▽

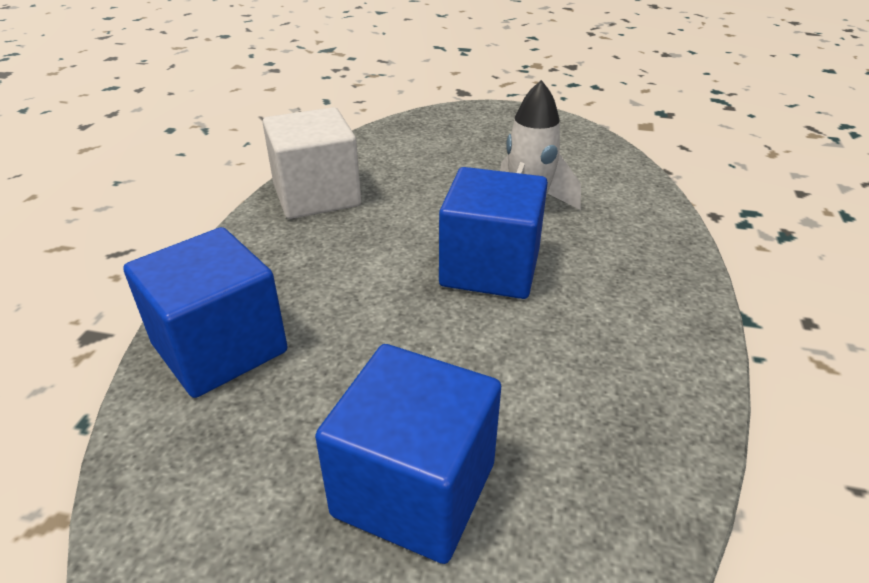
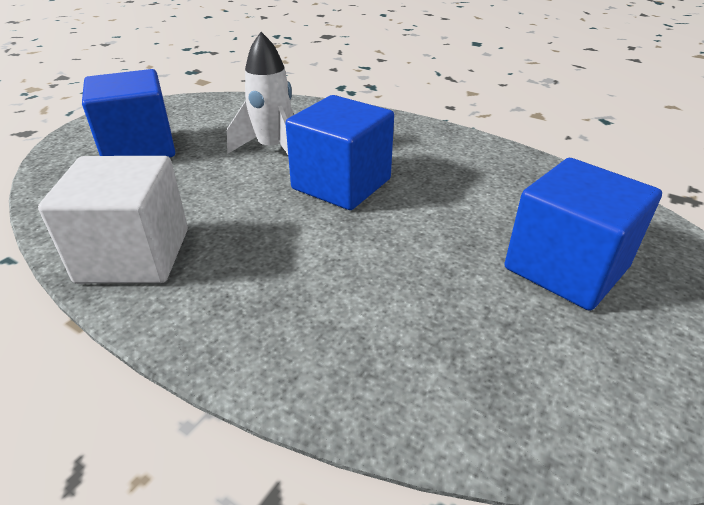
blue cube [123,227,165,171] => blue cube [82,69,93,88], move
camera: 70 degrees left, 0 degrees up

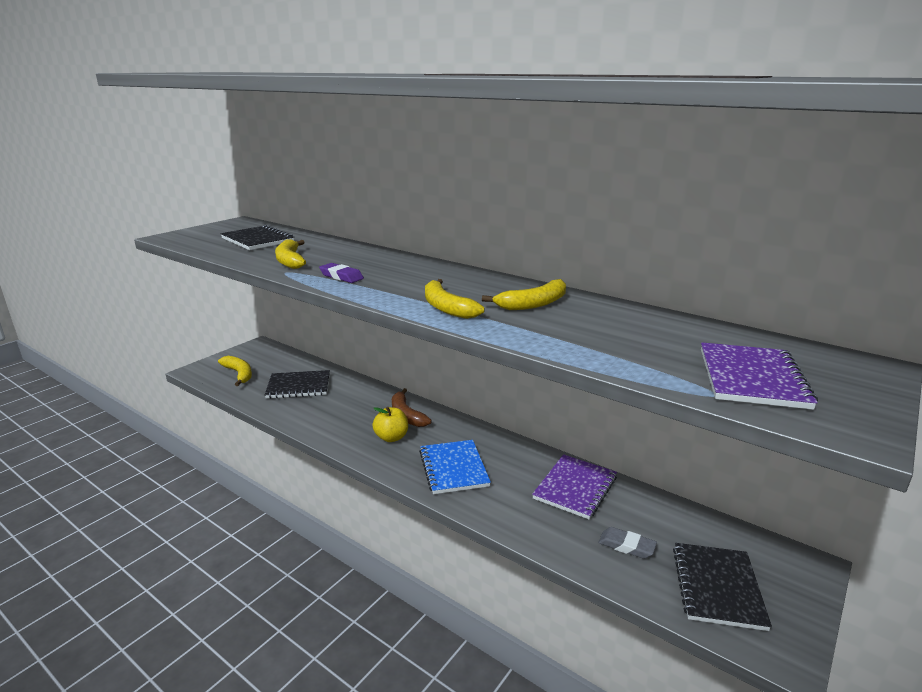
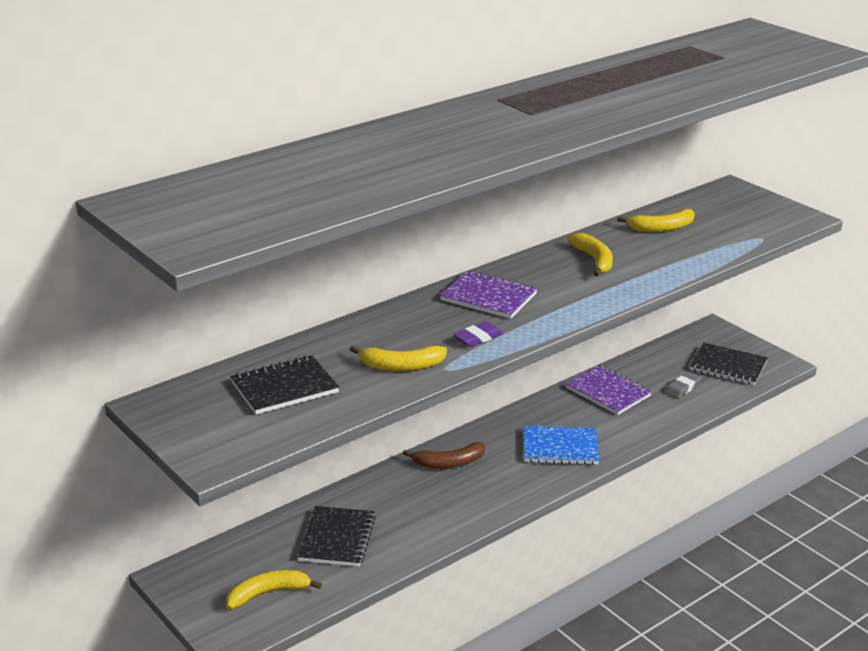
yellow apple [372,407,36,35] => nothing
yellow banana [425,279,60,40] => yellow banana [617,209,78,23], move
purple notebook [701,343,117,67] => purple notebook [440,270,98,49], move
camera: 75 degrees left, 5 degrees up

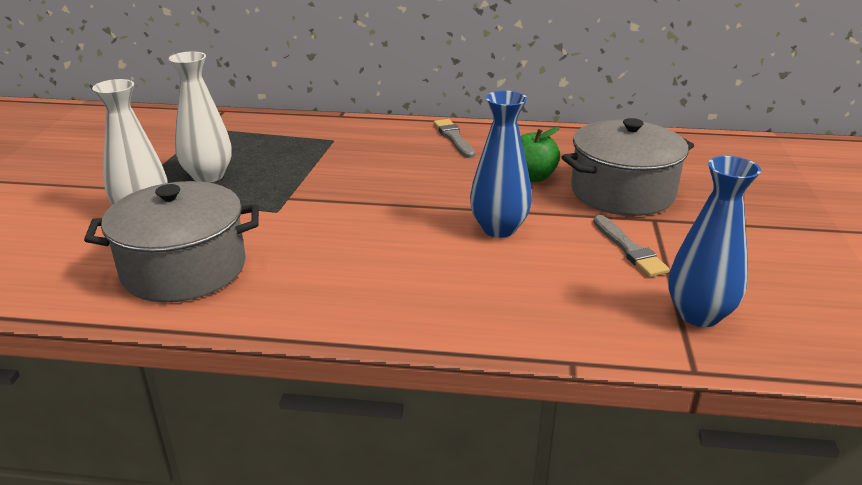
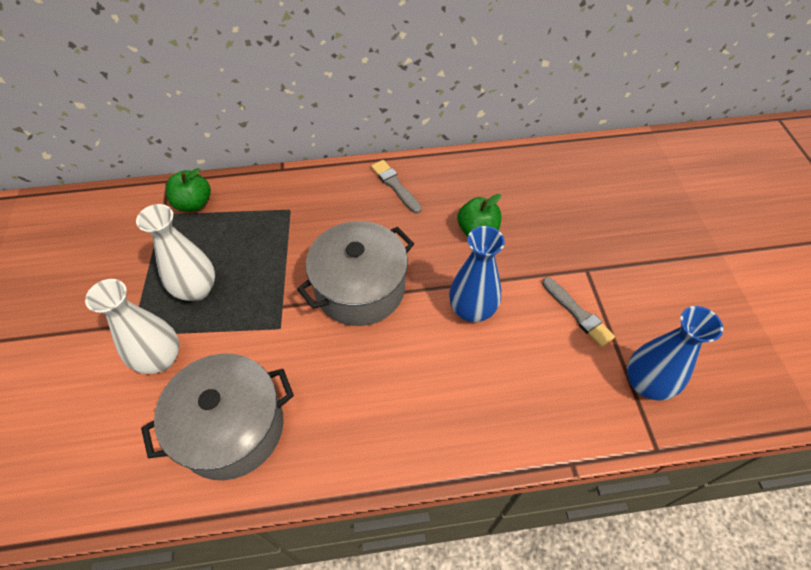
nothing => green apple [166,168,45,44]
grey pot [562,118,132,98] => grey pot [297,221,117,105], move
camera: 15 degrees left, 25 degrees up

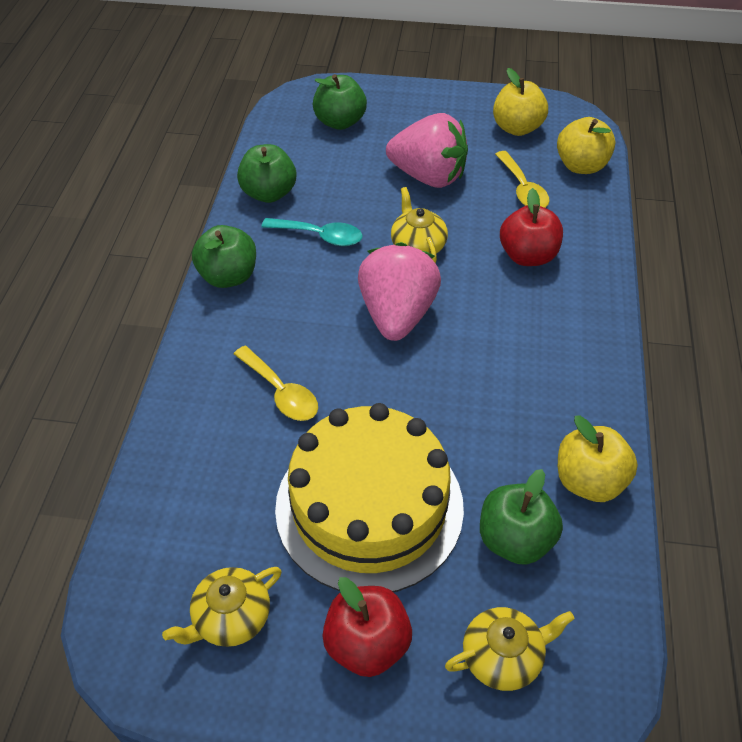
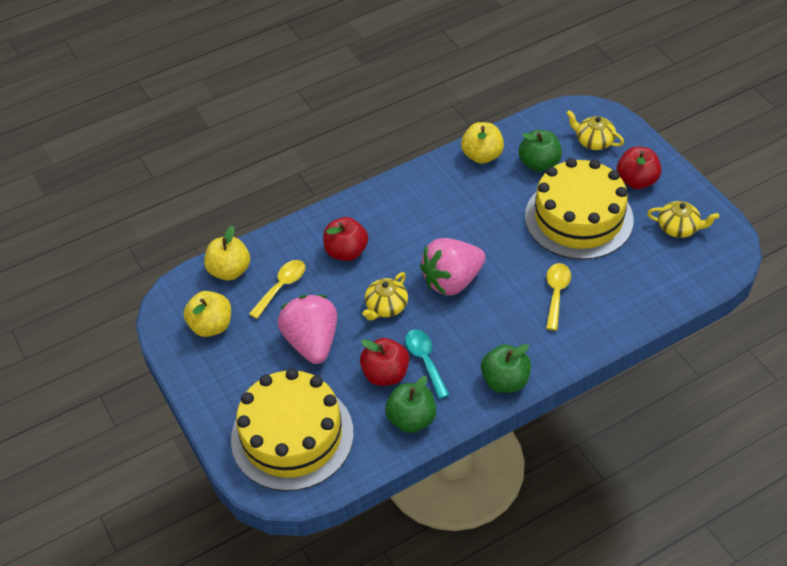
nothing => red apple [360,338,49,48]
green apple [313,74,54,56] => yellow cake [231,368,123,123]
camera: 125 degrees left, 0 degrees up

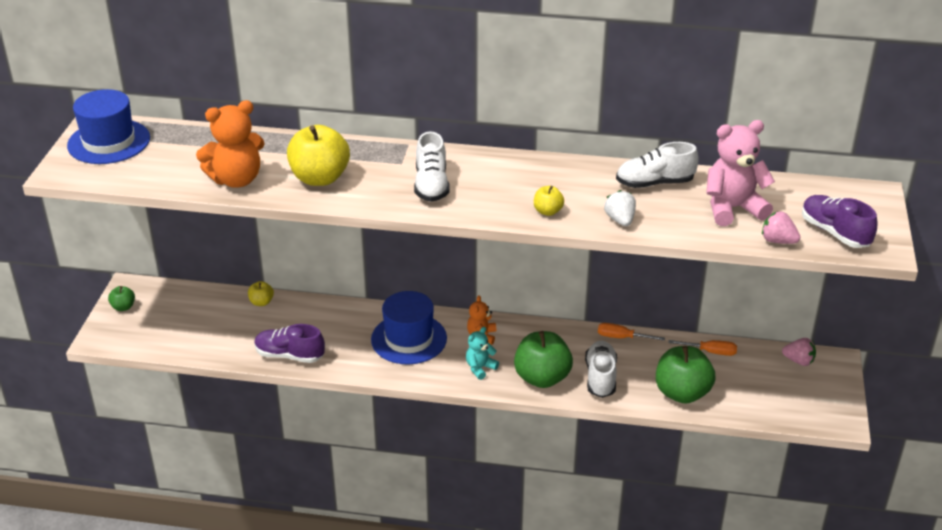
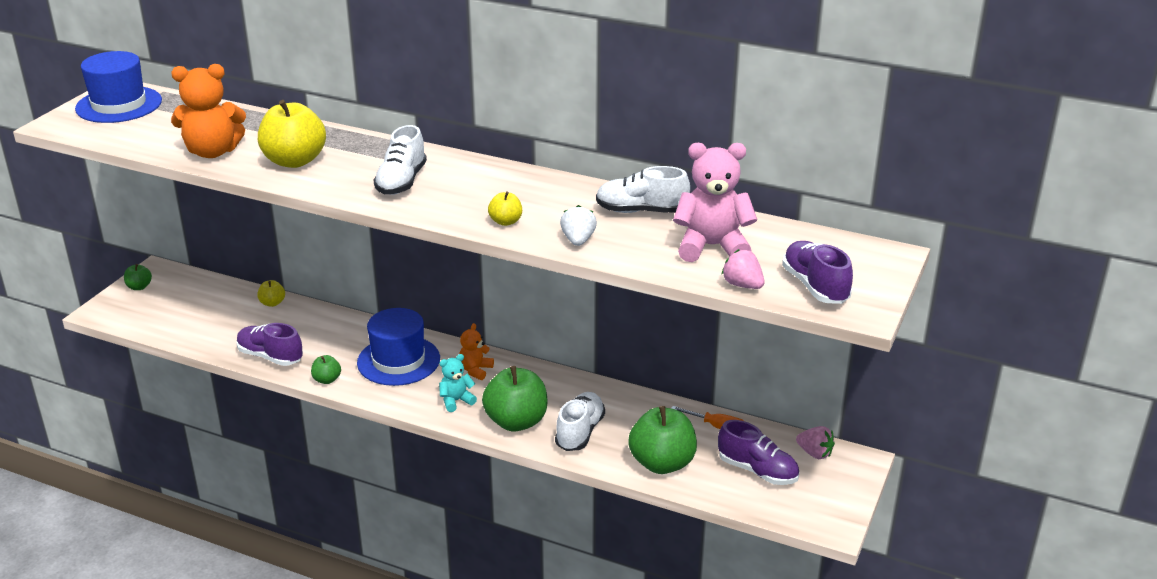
orange screwdriver [598,323,67,18] => nothing
nothing => green apple [311,355,30,29]
nothing => purple shoe [718,420,81,65]
camera: 15 degrees right, 5 degrees down

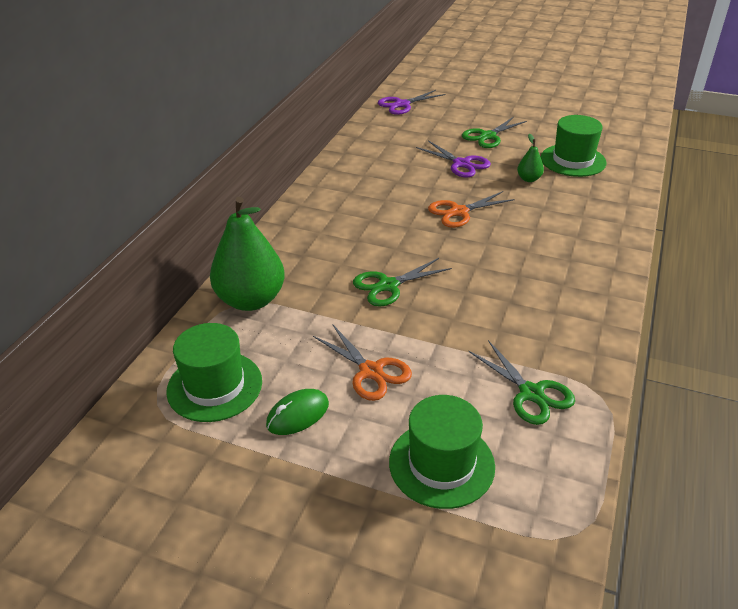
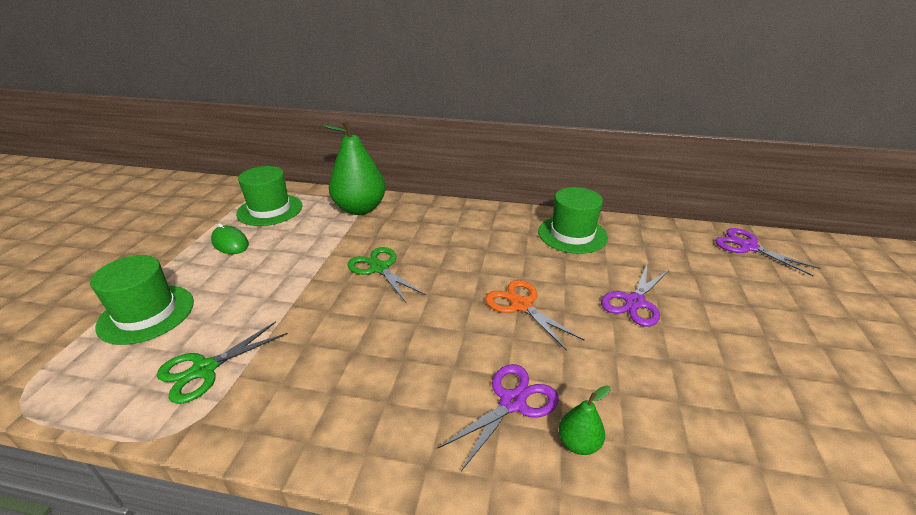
orange scissors [313,324,99,77] => nothing
green scissors [462,117,65,31] => nothing
nothing => purple scissors [437,364,122,107]
green pear [517,134,27,48] => green pear [559,385,51,70], move
green hat [541,115,66,62] => green hat [538,187,70,67], move
camera: 80 degrees right, 5 degrees down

△

_Problem details_: Each line of the entries above that includes the string "right" should be copied out.

_Output_:
camera: 15 degrees right, 5 degrees down
camera: 80 degrees right, 5 degrees down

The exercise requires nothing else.